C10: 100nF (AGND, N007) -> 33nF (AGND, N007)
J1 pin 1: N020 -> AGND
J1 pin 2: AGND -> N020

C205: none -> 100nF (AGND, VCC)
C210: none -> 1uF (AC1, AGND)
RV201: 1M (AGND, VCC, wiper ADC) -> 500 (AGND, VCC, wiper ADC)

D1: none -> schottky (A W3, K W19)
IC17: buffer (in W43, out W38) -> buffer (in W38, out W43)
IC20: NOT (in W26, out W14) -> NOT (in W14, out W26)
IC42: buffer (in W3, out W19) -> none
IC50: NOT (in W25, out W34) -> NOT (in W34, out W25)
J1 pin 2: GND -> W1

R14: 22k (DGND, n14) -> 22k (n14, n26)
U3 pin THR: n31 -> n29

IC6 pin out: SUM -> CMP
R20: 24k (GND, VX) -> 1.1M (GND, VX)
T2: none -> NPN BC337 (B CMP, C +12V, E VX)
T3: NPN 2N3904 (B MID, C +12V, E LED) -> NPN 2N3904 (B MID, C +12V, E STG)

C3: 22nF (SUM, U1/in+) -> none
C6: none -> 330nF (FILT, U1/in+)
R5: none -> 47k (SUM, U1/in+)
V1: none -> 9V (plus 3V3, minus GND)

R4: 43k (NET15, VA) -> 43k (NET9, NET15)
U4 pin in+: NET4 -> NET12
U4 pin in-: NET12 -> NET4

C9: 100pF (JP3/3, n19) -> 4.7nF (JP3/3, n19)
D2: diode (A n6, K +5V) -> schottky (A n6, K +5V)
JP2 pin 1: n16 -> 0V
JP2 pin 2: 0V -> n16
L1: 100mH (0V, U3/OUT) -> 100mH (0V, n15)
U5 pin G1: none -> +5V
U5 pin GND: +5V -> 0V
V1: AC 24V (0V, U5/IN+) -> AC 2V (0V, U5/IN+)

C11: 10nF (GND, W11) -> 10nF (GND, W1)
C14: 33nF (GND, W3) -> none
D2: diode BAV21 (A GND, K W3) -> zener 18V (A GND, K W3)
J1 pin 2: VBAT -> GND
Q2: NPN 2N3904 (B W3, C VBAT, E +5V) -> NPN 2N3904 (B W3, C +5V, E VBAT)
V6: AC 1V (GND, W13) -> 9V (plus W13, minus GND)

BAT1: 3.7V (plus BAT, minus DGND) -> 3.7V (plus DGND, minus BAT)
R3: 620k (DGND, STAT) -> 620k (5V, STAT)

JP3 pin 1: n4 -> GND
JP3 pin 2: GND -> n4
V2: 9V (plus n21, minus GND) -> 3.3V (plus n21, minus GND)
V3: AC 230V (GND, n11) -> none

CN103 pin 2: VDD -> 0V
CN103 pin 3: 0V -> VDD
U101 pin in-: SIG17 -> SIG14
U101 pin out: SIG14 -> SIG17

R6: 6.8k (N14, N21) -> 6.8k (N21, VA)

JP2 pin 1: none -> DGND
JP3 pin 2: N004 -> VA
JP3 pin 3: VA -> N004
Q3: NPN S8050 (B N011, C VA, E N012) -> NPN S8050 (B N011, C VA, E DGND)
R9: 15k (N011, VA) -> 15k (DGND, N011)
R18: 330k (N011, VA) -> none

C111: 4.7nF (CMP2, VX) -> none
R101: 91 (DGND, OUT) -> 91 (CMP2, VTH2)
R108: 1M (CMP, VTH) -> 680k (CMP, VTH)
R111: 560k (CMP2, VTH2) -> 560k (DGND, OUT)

┄┄┄┄┄┄

### Task directions
For every line above that has "buffer" in it, copy the line.

### Solution for this task
IC17: buffer (in W43, out W38) -> buffer (in W38, out W43)
IC42: buffer (in W3, out W19) -> none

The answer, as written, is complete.